Coordinate change listings
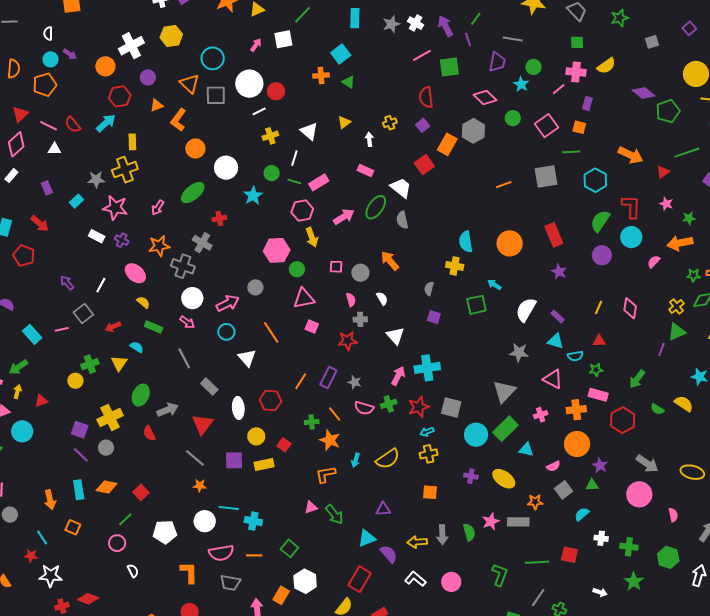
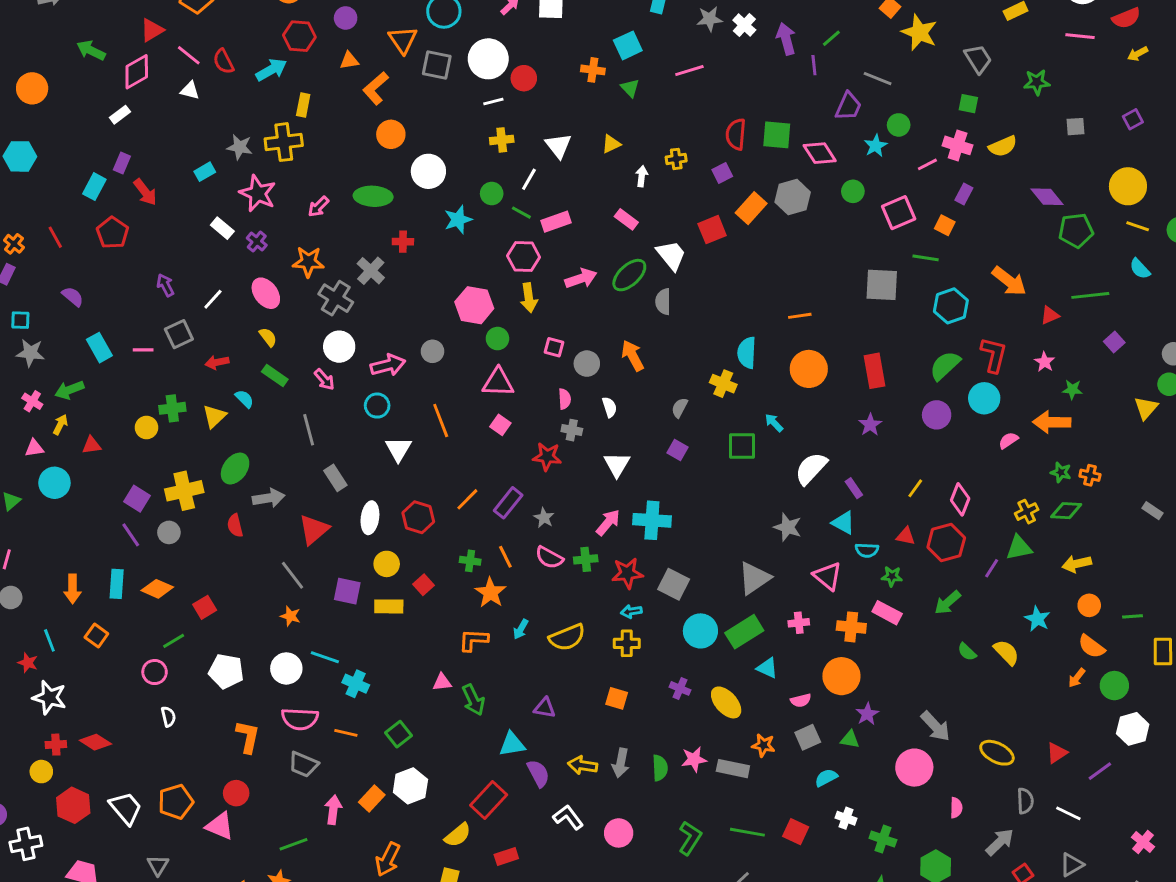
pink line: (422, 55) -> (689, 70), moved
green square: (449, 67) -> (777, 135), moved
orange line: (504, 185) -> (800, 316), moved
purple rectangle: (47, 188) -> (122, 163), moved, turned 32
green ellipse: (193, 193) -> (373, 196), turned 30
red hexagon: (623, 420) -> (946, 543), moved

| Action item |
Give only the number of lines above holding "turned".

| Solution |
2